**EXERCISE DESCRIPTION:**
Within the material below, transcribe exactly the lines from the one holding "green camera: 11 -> 8" through the one holding "yellow camera: 8 -> 10", keeping both ends and skipping the rest.
---------- THE RECORDS ----------
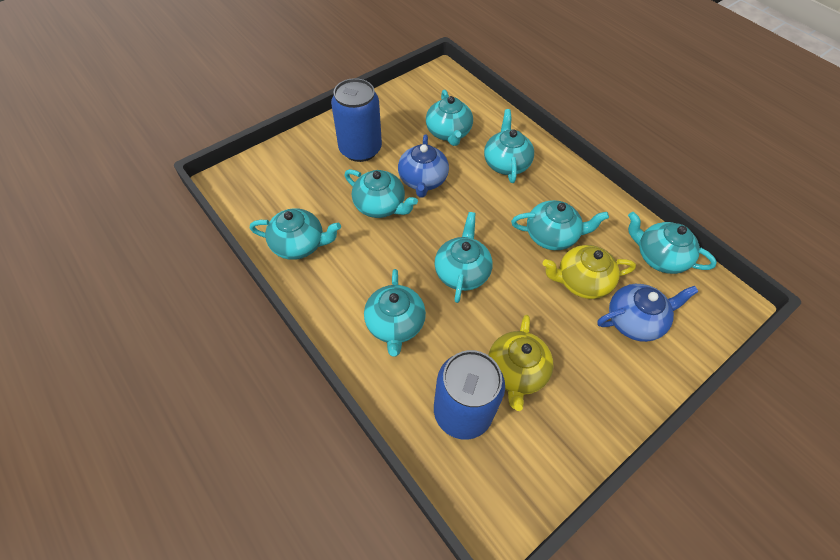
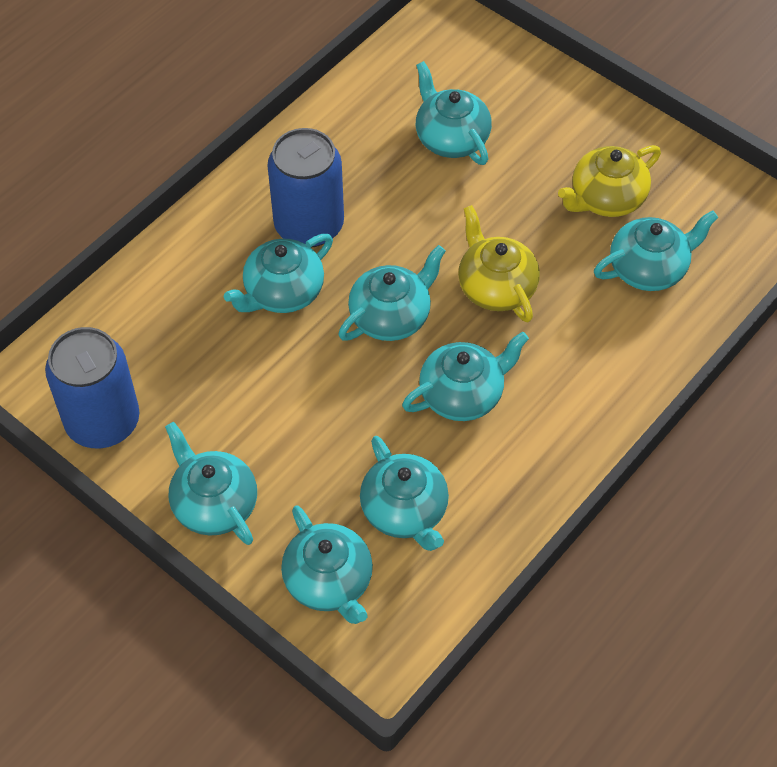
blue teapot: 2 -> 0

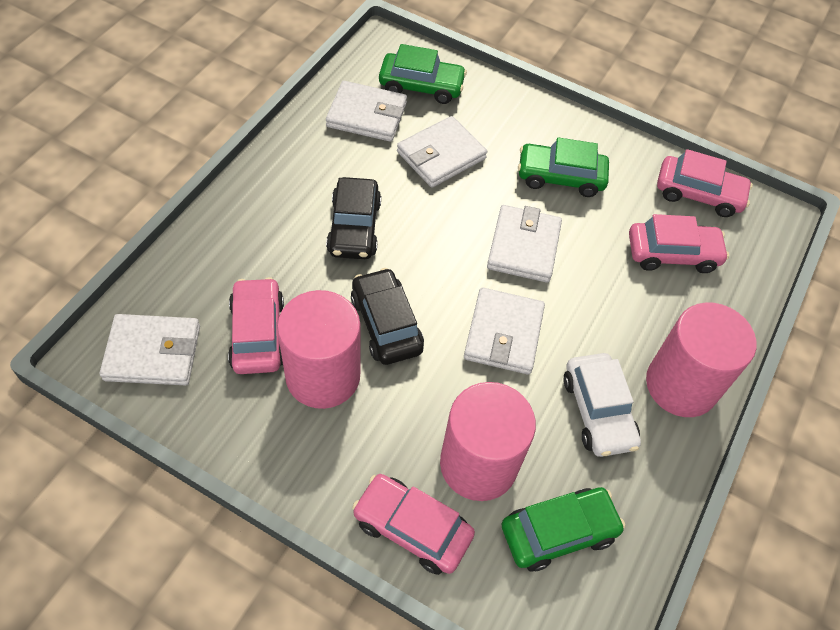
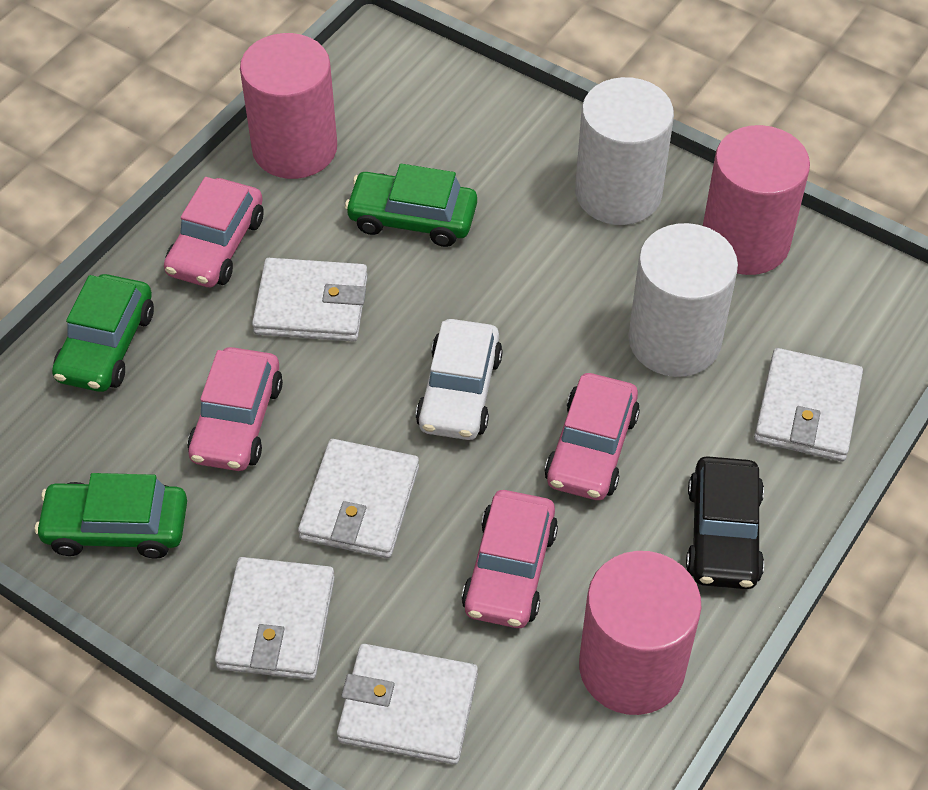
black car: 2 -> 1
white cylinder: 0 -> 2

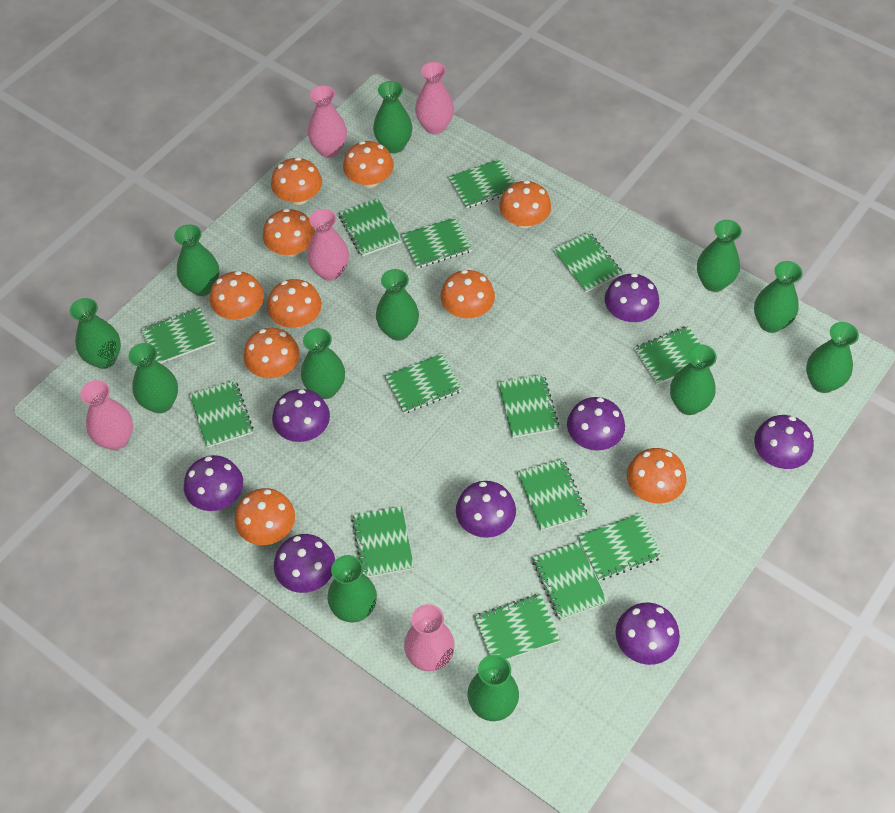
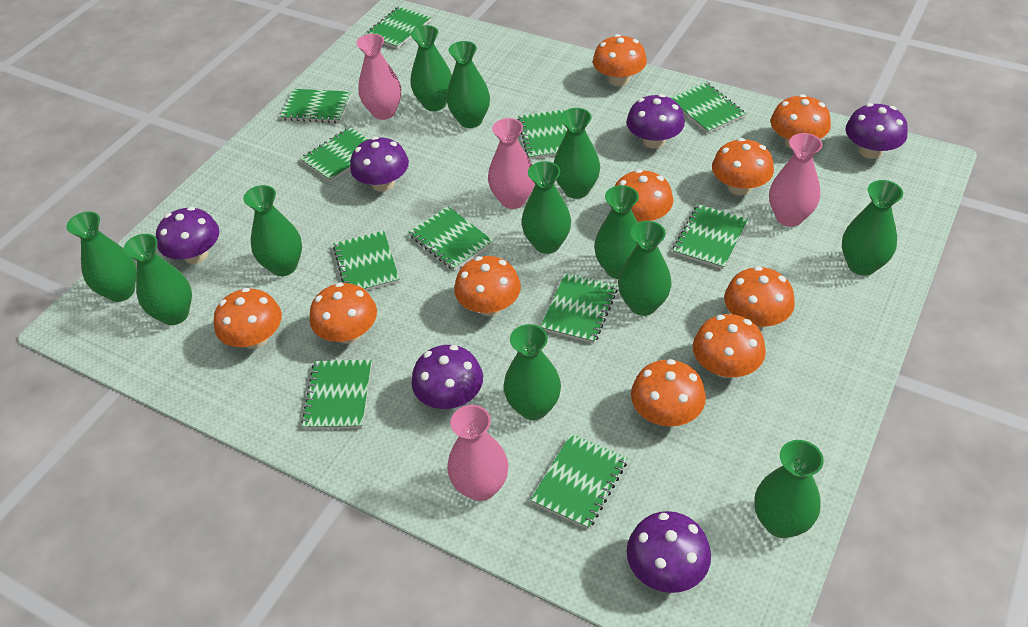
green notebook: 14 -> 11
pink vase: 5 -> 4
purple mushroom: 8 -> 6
----------
---------- THE RECORDS ----------
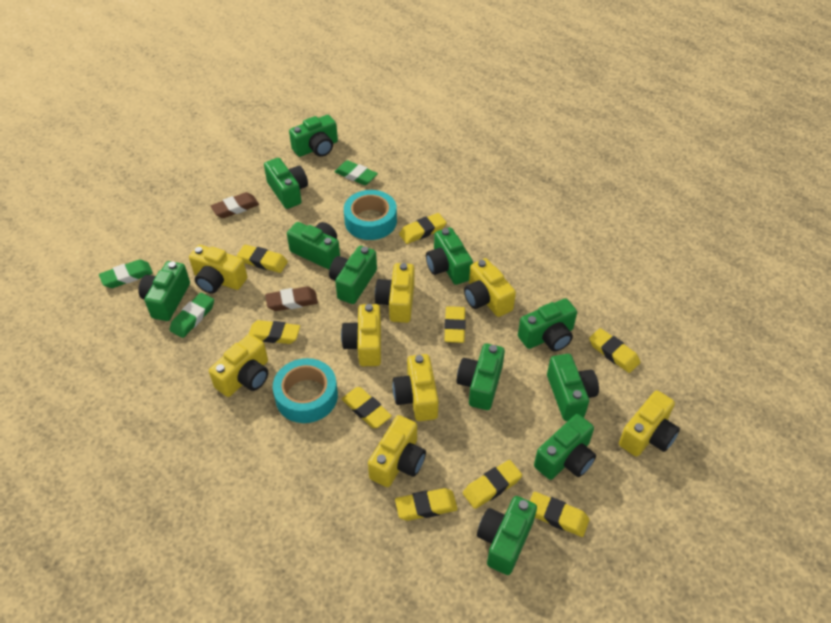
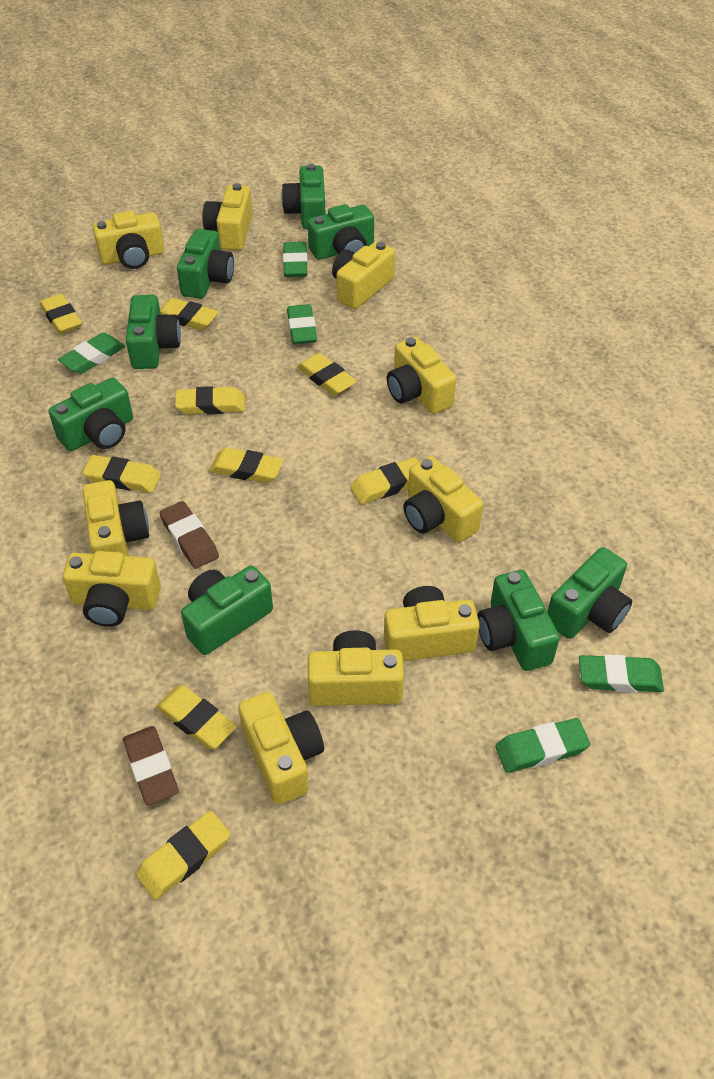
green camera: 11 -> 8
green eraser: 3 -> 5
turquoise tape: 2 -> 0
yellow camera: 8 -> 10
----------
**YOUR SOLUTION:**
green camera: 11 -> 8
green eraser: 3 -> 5
turquoise tape: 2 -> 0
yellow camera: 8 -> 10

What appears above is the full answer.